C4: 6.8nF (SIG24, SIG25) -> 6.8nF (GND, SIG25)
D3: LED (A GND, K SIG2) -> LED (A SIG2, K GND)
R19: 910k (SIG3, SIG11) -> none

* * *

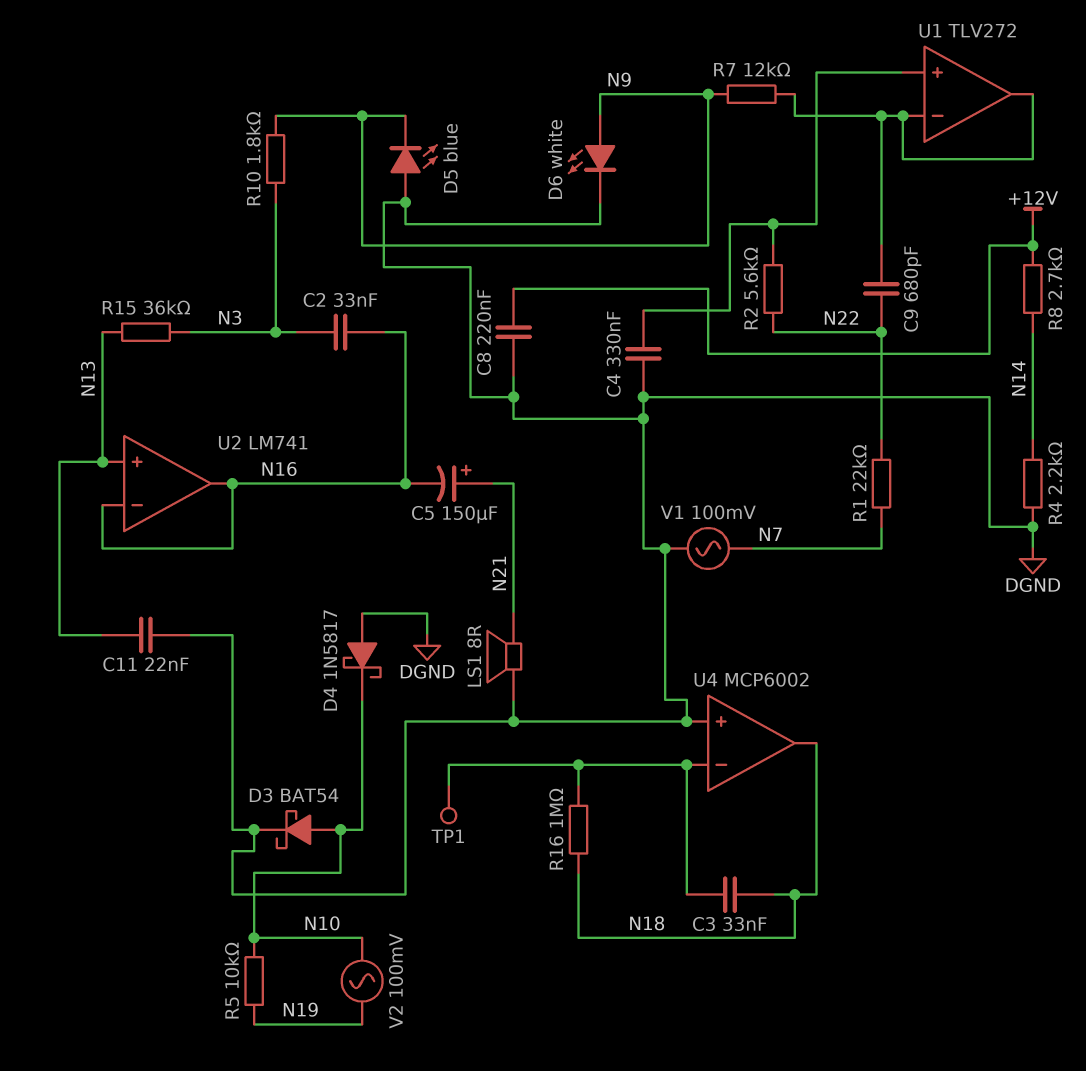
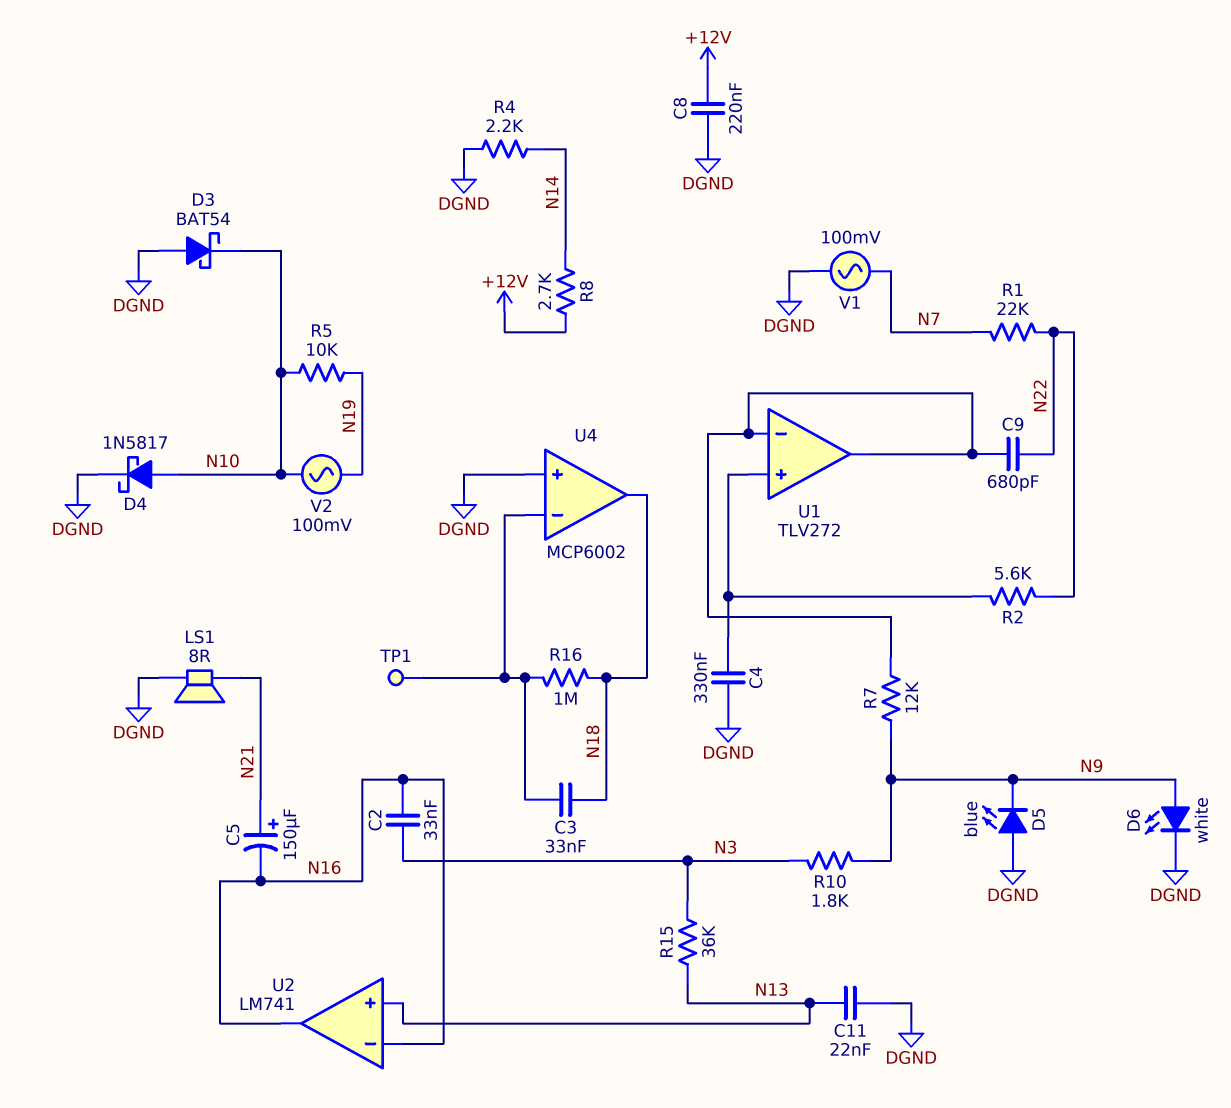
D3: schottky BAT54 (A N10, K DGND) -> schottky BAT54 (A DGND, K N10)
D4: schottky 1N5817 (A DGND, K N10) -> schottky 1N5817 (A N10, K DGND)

---

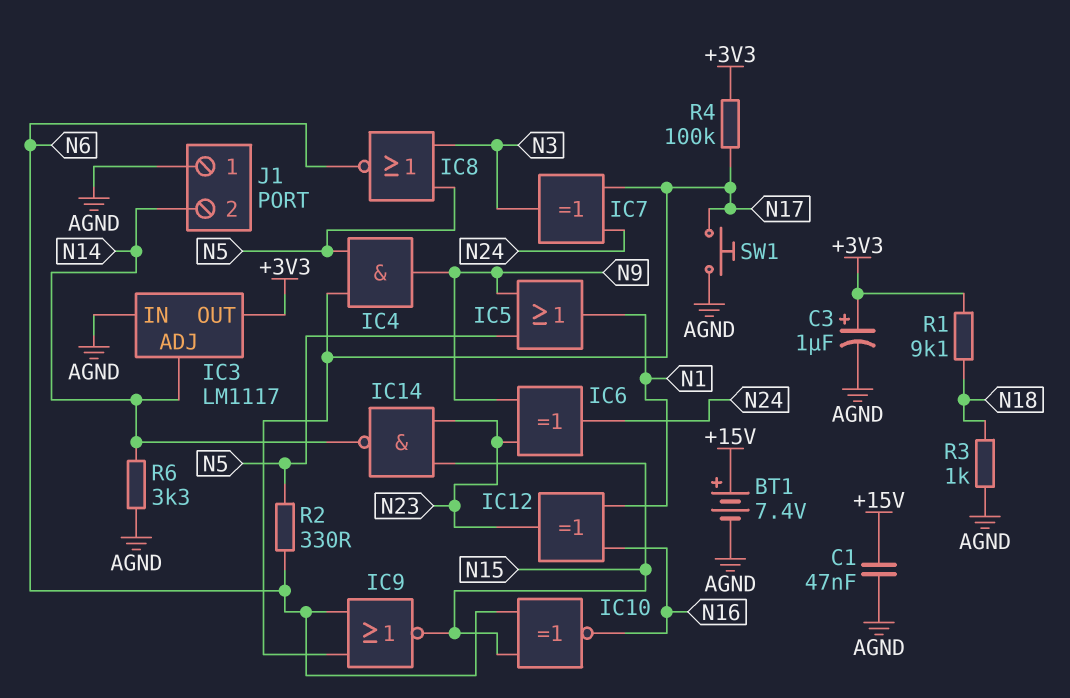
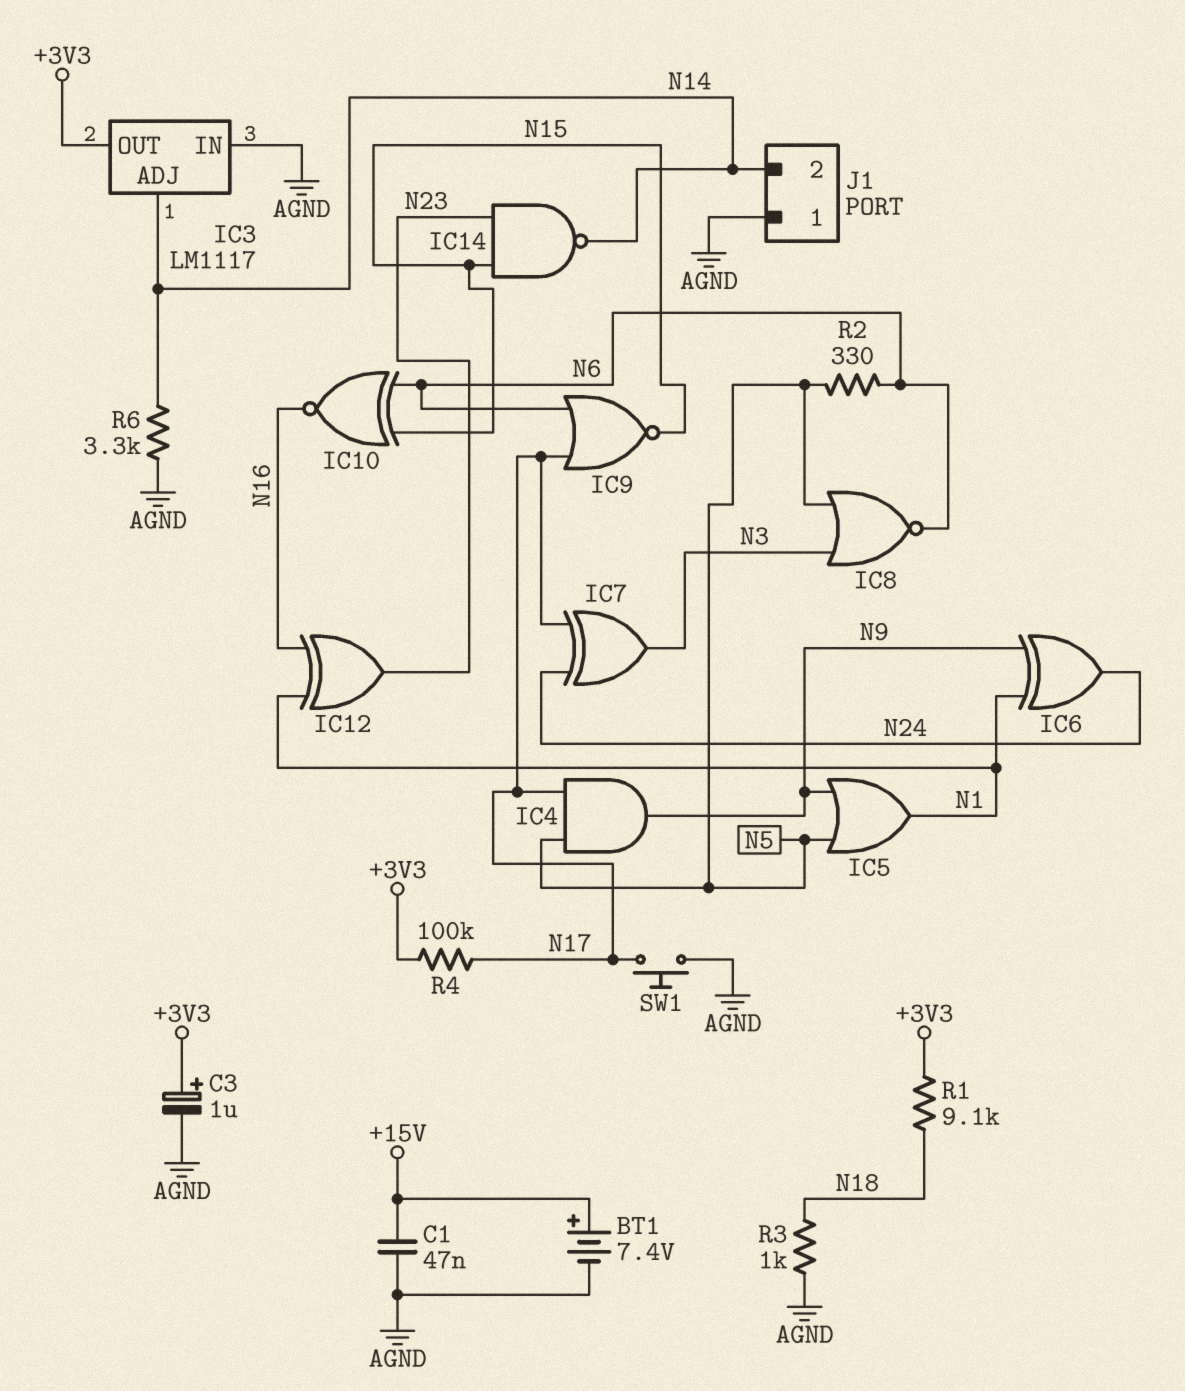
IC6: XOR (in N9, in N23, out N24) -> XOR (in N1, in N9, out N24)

**WHAT THE TASK ASKS**
Your answer must consist of every line in the listing that contains "schottky".

**COMPLETED EXERCISE**
D3: schottky BAT54 (A N10, K DGND) -> schottky BAT54 (A DGND, K N10)
D4: schottky 1N5817 (A DGND, K N10) -> schottky 1N5817 (A N10, K DGND)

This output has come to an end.